Action item ::
Could you return the whole listing, character for character?

Data records ::
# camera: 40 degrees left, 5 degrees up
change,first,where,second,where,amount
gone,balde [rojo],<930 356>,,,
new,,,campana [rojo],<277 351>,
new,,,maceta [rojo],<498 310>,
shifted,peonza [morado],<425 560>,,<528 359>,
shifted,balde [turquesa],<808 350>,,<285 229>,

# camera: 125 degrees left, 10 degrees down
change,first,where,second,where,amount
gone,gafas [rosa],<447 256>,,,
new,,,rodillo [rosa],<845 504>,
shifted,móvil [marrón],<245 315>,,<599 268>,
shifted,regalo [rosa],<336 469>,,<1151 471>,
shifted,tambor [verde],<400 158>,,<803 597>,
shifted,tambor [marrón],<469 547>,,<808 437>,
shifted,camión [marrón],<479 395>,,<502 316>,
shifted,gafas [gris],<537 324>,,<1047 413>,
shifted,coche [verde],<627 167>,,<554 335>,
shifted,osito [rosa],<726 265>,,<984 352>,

Solution to the exercise ::
# camera: 40 degrees left, 5 degrees up
change,first,where,second,where,amount
gone,balde [rojo],<930 356>,,,
new,,,campana [rojo],<277 351>,
new,,,maceta [rojo],<498 310>,
shifted,peonza [morado],<425 560>,,<528 359>,
shifted,balde [turquesa],<808 350>,,<285 229>,

# camera: 125 degrees left, 10 degrees down
change,first,where,second,where,amount
gone,gafas [rosa],<447 256>,,,
new,,,rodillo [rosa],<845 504>,
shifted,móvil [marrón],<245 315>,,<599 268>,
shifted,regalo [rosa],<336 469>,,<1151 471>,
shifted,tambor [verde],<400 158>,,<803 597>,
shifted,tambor [marrón],<469 547>,,<808 437>,
shifted,camión [marrón],<479 395>,,<502 316>,
shifted,gafas [gris],<537 324>,,<1047 413>,
shifted,coche [verde],<627 167>,,<554 335>,
shifted,osito [rosa],<726 265>,,<984 352>,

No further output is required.